[Scene comparison data]
◇ ◇ ◇

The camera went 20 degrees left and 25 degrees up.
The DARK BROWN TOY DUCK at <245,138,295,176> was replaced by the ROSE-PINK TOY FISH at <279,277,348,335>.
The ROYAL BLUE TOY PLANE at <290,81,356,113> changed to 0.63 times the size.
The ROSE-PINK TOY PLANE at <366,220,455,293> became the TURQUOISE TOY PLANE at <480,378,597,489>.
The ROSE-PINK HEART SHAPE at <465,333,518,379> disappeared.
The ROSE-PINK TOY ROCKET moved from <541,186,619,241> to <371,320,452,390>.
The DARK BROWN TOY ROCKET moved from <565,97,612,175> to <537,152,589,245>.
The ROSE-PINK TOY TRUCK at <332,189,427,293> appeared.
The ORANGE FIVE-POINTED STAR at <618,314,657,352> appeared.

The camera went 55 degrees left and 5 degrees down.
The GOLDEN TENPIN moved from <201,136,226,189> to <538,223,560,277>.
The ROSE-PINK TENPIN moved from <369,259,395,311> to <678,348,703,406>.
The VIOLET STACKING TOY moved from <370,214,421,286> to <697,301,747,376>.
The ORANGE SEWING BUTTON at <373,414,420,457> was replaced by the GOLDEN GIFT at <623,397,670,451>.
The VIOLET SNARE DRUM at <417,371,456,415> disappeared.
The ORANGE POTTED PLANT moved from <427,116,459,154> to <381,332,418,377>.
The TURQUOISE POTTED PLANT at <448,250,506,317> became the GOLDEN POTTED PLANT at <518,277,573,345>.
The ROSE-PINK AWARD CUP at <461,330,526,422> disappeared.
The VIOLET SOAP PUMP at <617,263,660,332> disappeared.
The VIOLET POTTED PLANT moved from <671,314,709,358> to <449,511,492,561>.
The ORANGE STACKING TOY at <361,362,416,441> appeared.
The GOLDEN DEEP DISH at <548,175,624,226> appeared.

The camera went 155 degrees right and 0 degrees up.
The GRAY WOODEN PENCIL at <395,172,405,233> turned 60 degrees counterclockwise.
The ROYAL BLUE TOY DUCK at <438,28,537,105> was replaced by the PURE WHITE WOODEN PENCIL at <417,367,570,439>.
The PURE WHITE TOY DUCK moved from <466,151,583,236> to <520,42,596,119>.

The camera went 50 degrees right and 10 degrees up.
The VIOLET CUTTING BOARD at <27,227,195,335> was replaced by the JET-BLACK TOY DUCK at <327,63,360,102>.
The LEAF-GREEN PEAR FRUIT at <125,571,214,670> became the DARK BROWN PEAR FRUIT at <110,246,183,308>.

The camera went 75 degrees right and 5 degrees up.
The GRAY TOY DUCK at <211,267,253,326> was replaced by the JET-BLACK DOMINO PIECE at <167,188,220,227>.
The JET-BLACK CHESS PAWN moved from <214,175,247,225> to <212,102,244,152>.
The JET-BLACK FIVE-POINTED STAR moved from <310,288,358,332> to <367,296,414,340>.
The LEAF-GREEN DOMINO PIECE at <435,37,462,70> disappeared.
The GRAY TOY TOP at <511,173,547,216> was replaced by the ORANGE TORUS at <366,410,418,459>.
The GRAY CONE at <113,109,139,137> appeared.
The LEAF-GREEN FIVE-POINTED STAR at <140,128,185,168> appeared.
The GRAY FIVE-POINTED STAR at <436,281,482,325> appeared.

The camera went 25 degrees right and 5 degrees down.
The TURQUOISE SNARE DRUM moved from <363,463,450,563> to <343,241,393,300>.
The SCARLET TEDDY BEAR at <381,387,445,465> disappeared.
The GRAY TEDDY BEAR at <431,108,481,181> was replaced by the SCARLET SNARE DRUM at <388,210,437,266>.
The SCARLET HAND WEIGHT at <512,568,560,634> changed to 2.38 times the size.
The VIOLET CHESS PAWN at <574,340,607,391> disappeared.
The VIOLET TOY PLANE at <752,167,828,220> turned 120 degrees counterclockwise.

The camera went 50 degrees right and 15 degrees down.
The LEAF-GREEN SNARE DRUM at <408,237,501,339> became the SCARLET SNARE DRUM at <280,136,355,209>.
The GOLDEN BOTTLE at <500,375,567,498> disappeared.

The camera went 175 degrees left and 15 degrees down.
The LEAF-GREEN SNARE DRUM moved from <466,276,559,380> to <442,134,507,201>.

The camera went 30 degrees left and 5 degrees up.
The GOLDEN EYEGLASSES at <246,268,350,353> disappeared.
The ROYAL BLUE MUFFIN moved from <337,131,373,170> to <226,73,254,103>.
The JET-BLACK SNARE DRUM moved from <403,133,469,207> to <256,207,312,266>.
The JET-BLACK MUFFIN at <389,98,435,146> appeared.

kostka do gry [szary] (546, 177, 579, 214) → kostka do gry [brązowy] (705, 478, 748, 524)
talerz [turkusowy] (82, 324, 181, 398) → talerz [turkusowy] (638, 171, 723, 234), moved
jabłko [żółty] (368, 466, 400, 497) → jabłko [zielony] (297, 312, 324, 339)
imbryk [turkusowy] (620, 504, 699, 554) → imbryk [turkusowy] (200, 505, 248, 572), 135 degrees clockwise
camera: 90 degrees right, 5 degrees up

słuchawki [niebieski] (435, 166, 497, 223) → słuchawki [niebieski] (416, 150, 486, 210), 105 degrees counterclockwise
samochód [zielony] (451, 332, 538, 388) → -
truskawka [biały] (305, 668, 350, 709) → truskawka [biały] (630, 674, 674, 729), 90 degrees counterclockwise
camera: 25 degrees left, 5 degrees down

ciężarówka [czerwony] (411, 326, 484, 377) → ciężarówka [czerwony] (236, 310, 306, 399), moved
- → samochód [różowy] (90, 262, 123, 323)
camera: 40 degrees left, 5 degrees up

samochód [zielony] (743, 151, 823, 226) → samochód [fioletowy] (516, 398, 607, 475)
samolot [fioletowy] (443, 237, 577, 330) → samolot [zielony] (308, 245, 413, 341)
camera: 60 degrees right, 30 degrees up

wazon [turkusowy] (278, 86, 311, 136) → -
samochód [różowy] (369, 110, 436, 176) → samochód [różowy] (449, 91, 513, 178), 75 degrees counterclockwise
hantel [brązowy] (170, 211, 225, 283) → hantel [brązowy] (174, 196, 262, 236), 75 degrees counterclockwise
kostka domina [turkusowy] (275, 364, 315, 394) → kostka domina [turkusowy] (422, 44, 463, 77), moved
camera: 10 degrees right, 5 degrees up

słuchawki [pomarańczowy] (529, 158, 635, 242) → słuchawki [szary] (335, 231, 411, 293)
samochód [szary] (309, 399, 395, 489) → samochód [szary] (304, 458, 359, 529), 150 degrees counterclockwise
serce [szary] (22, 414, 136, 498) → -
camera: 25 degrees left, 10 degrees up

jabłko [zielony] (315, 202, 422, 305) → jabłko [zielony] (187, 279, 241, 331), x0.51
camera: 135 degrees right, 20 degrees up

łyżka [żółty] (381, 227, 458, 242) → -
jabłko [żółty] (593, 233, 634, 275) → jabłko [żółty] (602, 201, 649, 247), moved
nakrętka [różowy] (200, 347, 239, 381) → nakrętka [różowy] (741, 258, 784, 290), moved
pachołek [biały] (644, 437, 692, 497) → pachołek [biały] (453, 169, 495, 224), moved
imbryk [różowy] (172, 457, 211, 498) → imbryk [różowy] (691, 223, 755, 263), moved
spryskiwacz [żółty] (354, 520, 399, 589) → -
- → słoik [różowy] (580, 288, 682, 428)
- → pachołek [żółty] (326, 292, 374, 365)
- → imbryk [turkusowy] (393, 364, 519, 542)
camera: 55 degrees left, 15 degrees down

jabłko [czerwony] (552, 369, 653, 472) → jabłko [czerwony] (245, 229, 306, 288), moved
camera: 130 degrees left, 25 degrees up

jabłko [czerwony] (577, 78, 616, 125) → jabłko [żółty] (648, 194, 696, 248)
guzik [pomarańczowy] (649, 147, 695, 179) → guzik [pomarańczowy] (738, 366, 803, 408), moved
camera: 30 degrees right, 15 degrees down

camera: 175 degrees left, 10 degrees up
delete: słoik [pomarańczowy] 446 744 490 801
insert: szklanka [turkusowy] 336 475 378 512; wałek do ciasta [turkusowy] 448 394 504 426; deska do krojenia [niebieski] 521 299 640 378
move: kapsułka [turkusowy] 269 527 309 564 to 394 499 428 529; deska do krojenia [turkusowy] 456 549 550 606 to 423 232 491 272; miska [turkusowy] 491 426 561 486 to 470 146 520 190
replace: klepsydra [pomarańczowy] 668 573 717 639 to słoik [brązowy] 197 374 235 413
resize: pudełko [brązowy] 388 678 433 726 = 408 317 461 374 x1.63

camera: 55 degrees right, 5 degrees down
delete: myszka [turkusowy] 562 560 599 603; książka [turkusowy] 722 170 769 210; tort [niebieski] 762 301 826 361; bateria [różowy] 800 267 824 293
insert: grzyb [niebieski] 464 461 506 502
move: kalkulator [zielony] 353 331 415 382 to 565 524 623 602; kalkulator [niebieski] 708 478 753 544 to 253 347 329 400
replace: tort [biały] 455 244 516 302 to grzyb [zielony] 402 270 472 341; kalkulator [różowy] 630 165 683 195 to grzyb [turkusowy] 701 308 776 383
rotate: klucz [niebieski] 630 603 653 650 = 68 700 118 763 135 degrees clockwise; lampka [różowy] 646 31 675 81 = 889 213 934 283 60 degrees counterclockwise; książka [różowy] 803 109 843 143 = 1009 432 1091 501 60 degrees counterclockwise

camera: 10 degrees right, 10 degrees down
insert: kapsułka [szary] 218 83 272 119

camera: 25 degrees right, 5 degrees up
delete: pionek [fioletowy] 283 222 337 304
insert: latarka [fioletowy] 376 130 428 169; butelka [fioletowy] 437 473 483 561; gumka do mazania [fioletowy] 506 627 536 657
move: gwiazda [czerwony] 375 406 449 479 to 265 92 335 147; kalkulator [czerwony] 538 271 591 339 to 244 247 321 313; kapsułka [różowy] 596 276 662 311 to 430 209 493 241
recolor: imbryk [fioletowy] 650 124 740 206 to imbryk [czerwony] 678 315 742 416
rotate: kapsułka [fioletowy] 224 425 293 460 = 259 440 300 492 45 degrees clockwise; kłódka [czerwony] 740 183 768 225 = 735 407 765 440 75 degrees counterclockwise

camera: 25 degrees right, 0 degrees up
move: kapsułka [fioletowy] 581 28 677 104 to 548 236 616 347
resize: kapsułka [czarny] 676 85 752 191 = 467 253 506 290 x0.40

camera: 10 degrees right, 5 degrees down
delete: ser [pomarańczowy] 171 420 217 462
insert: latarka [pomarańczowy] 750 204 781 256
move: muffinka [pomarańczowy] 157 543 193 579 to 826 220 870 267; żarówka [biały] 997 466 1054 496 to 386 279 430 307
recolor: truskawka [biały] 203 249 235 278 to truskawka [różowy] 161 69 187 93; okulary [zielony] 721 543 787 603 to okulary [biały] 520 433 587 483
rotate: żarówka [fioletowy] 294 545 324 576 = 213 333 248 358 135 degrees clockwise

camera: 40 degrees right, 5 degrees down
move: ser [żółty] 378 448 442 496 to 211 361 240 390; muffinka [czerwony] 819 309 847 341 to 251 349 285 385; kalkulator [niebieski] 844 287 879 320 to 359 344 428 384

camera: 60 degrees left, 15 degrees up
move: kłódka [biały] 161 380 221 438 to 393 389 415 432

◇ ◇ ◇

• [EXERCISE DIRECTIONS]:
Write out word for word only the lines from the start of the entries down to the line with "The ROSE-PINK HEART", please, including both ends.

• [WRITTEN RESPONSE]:
The camera went 20 degrees left and 25 degrees up.
The DARK BROWN TOY DUCK at <245,138,295,176> was replaced by the ROSE-PINK TOY FISH at <279,277,348,335>.
The ROYAL BLUE TOY PLANE at <290,81,356,113> changed to 0.63 times the size.
The ROSE-PINK TOY PLANE at <366,220,455,293> became the TURQUOISE TOY PLANE at <480,378,597,489>.
The ROSE-PINK HEART SHAPE at <465,333,518,379> disappeared.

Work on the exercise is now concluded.